++++ MATERIAL SHOWN
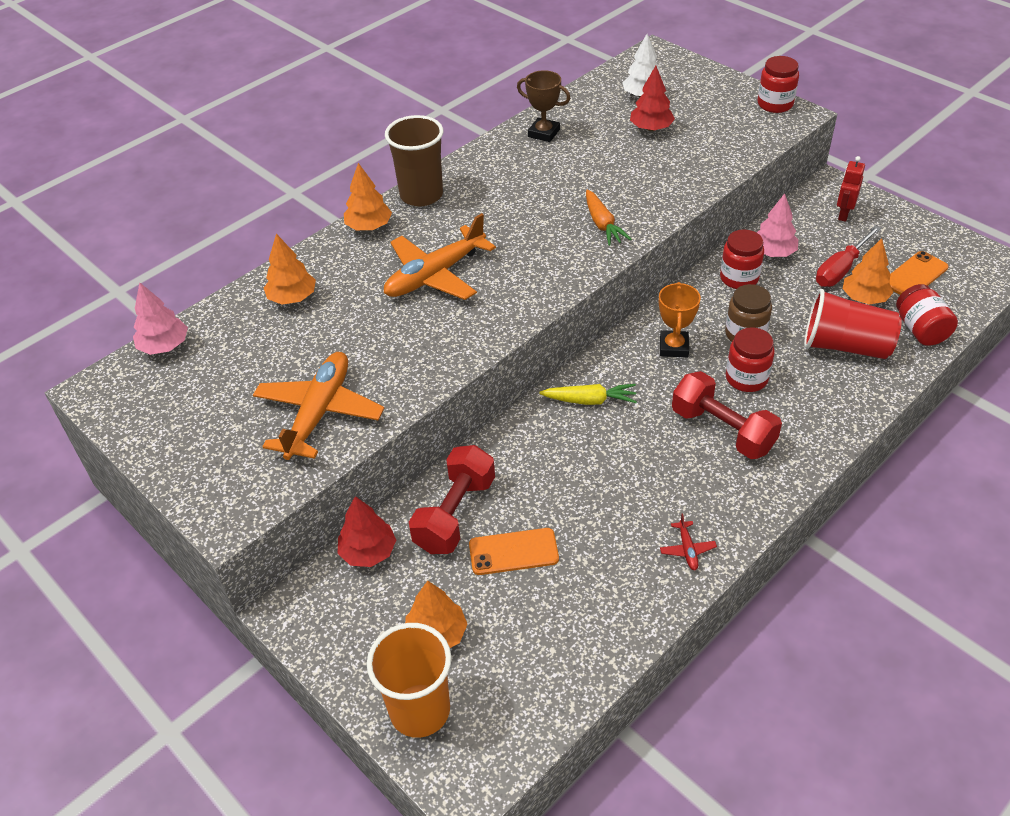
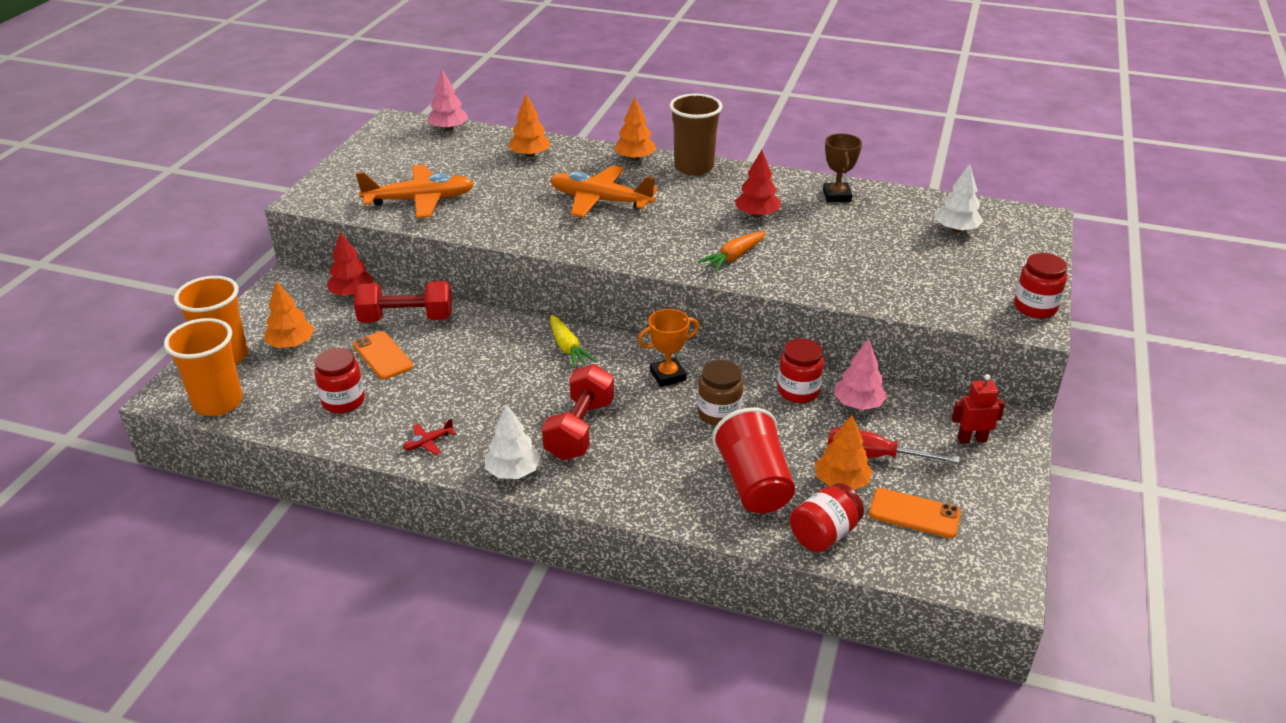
camera: 60 degrees right, 10 degrees down
(513, 733) = (218, 402): none -> orange cup
(651, 128) = (906, 246): red tree -> red tree (757, 214)
(746, 378) = (658, 428): red jar -> red jar (343, 401)
(762, 496) = (513, 471): none -> white tree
++++++++
*YOUR ASSIGNMENT*: Every entry belongs in the answer exactly as written, but no picture does.

*RESPONSE TO THIS TASK*:
camera: 60 degrees right, 10 degrees down
(513, 733) = (218, 402): none -> orange cup
(651, 128) = (906, 246): red tree -> red tree (757, 214)
(746, 378) = (658, 428): red jar -> red jar (343, 401)
(762, 496) = (513, 471): none -> white tree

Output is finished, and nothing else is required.